[Work to be completed] Copy the following items verbatim, starting at the line that contains "Among the two, matte" and ending after the line that contains "Based on the image, floral".

___ Data records ___

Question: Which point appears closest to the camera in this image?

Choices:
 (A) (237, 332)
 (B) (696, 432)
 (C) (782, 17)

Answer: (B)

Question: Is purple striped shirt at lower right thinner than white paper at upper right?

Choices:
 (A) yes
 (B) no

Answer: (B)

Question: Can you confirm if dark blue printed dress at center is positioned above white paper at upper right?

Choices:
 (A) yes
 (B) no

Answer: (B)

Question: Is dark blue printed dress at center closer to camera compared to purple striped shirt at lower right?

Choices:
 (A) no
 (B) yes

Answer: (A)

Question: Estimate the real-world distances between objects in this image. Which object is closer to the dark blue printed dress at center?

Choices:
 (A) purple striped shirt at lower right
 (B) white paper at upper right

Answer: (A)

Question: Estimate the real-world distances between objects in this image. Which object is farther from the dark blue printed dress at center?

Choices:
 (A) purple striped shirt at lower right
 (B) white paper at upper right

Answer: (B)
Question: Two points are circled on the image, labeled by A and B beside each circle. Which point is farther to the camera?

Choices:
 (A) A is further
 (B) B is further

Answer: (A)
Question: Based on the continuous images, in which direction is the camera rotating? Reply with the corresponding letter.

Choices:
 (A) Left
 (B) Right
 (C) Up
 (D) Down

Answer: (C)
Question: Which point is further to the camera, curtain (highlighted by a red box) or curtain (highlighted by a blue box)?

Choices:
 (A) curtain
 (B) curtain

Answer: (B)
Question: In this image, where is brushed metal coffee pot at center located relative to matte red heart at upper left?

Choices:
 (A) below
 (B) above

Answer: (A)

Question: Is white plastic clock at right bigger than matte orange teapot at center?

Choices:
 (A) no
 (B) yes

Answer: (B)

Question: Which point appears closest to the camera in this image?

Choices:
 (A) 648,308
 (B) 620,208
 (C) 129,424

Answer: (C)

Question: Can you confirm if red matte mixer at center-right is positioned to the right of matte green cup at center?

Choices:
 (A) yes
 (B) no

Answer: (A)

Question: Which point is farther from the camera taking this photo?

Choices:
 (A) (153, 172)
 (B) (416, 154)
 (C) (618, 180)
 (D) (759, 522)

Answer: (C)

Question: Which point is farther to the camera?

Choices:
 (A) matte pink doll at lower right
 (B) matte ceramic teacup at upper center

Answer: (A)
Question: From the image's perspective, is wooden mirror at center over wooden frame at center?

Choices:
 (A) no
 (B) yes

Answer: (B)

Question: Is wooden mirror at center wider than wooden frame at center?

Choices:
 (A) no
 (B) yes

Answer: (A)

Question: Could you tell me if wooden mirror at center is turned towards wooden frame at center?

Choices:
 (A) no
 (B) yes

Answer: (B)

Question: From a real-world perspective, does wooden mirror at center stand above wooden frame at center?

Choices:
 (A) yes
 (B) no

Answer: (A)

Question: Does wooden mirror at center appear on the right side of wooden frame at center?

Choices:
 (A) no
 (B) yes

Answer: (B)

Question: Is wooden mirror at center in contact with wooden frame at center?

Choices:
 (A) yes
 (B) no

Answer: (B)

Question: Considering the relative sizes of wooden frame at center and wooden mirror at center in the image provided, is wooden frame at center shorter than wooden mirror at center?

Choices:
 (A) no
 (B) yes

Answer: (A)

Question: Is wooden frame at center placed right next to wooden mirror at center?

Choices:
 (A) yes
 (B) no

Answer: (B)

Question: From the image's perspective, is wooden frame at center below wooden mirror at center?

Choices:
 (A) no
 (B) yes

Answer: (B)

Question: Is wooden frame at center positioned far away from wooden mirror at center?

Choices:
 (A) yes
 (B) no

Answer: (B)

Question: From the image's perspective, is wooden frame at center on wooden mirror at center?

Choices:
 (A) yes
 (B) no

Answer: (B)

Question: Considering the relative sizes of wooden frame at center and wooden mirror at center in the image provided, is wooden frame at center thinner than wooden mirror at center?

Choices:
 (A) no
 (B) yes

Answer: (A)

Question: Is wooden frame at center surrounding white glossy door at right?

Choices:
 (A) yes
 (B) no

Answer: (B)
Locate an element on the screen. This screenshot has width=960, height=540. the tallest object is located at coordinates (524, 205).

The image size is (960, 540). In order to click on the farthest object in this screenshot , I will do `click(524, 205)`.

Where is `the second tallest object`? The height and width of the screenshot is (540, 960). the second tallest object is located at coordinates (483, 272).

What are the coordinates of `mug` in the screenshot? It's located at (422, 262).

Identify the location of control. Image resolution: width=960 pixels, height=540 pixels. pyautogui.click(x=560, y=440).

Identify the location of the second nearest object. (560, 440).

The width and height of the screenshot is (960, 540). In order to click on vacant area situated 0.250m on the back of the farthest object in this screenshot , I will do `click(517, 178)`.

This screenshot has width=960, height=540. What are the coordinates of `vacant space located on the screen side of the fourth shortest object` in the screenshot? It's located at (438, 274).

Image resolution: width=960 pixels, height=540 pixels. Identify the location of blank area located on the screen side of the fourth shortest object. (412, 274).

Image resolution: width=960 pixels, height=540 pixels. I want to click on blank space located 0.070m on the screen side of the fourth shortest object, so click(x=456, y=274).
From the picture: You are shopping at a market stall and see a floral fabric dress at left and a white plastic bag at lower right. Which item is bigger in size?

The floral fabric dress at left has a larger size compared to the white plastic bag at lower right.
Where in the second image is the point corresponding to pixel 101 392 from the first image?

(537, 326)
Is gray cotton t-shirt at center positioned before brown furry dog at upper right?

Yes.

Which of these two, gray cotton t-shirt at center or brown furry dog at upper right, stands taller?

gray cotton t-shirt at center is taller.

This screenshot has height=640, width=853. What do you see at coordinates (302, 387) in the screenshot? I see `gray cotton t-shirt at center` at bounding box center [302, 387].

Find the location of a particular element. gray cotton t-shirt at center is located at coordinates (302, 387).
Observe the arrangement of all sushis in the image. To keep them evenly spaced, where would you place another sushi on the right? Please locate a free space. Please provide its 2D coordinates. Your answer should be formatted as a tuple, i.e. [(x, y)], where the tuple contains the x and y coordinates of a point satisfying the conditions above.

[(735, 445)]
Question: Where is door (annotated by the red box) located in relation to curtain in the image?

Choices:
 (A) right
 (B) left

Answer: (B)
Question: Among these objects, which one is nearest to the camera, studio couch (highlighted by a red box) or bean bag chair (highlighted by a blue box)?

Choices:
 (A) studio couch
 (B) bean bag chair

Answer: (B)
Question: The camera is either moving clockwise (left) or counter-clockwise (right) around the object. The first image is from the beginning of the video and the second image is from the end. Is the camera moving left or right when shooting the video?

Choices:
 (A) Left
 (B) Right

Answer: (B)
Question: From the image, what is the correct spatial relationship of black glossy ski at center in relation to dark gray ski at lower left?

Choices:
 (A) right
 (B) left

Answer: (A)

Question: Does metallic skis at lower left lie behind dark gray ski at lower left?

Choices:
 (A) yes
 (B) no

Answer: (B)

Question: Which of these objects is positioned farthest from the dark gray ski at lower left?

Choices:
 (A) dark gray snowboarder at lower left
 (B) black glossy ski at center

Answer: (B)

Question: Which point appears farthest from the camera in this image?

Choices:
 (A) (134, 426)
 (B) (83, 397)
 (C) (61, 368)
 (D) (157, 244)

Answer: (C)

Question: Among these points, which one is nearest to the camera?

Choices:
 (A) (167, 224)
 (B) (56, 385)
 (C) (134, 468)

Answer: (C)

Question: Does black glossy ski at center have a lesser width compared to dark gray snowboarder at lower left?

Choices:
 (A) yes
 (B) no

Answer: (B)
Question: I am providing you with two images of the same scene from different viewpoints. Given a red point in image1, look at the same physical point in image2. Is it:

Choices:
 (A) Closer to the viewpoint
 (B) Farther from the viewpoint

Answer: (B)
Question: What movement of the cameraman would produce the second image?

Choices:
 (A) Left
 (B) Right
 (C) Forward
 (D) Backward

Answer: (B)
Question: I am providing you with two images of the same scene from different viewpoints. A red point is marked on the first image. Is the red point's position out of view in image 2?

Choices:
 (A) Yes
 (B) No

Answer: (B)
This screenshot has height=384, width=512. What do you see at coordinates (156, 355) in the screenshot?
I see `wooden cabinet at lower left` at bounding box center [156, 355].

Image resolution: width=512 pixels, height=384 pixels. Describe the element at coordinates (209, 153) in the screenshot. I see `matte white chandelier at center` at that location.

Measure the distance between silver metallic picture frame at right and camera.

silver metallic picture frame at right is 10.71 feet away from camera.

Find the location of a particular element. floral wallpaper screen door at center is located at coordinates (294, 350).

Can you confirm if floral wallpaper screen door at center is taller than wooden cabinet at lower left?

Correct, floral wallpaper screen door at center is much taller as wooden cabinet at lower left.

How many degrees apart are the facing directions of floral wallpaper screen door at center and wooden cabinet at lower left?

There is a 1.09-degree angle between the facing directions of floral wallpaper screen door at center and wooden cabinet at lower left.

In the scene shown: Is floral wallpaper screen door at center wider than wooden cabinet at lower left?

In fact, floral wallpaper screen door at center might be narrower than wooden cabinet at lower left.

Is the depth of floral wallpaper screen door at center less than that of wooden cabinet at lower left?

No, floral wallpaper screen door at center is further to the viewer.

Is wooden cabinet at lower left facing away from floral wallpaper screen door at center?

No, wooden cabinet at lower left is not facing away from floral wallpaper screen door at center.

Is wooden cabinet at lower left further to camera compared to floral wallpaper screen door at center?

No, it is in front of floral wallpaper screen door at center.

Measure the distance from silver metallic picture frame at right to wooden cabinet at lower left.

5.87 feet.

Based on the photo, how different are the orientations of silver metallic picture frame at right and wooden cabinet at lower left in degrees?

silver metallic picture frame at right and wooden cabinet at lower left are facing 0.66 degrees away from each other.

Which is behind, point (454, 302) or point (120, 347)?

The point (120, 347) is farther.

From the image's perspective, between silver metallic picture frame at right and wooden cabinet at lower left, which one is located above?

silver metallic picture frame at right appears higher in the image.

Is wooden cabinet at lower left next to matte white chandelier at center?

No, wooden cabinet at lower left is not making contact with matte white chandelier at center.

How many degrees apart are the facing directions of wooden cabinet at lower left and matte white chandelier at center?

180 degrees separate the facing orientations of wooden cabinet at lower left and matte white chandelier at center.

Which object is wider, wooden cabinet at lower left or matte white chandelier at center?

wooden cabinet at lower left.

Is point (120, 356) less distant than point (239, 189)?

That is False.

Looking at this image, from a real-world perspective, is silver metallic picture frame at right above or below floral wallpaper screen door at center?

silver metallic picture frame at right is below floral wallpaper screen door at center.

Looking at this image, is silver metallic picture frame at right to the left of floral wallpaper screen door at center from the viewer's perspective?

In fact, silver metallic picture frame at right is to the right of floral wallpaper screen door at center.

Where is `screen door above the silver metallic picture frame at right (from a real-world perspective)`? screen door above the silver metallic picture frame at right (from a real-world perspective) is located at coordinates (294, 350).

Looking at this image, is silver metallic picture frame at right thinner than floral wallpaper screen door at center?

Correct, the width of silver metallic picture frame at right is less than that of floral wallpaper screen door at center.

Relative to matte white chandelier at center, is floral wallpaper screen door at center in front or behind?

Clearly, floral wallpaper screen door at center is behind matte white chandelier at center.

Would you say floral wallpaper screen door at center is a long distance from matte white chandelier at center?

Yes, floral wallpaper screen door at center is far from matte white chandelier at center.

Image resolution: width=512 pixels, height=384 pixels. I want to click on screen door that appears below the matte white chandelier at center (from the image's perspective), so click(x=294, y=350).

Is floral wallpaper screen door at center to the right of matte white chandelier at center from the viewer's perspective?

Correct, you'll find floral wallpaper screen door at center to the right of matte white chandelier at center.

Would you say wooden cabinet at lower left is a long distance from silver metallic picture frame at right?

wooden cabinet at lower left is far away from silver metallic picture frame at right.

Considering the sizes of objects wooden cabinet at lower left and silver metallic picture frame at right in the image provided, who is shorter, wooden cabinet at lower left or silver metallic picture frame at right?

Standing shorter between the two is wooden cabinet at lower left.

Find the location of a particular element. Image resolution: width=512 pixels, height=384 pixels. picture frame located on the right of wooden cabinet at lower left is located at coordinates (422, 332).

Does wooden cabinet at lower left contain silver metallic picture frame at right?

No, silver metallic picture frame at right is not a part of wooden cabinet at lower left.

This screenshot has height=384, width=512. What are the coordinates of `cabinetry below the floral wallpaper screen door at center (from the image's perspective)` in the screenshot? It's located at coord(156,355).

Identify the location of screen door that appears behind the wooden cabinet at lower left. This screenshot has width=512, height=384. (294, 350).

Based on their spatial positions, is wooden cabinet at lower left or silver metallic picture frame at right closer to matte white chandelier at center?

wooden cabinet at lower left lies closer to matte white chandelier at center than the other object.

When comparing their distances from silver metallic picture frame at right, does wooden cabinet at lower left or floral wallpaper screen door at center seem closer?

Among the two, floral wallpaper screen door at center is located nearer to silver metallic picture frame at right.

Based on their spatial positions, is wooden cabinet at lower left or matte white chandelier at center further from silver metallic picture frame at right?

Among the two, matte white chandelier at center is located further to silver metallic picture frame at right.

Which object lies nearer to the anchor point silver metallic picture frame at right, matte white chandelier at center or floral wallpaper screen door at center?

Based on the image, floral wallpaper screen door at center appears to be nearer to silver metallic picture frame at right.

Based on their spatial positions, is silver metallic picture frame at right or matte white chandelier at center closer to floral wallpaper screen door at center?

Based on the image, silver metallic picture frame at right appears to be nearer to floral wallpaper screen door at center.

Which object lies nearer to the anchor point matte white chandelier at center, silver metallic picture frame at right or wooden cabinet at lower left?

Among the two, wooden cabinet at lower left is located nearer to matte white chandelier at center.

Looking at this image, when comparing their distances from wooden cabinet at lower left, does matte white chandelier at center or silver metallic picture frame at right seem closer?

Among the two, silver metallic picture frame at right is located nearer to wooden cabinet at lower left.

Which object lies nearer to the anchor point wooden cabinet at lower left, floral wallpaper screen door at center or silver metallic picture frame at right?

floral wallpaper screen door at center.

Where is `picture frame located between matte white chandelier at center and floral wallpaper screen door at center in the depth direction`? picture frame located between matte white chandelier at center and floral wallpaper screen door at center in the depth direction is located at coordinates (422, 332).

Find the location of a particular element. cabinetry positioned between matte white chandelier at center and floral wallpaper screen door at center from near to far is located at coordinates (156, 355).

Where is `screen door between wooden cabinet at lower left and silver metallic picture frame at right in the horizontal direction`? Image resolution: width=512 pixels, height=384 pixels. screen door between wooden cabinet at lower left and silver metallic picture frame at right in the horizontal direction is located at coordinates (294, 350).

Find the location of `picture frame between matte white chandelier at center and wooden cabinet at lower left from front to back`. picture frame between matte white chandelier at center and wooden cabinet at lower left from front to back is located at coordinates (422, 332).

___

[Result of the exercise]
Among the two, matte white chandelier at center is located further to silver metallic picture frame at right.

Which object lies nearer to the anchor point silver metallic picture frame at right, matte white chandelier at center or floral wallpaper screen door at center?

Based on the image, floral wallpaper screen door at center appears to be nearer to silver metallic picture frame at right.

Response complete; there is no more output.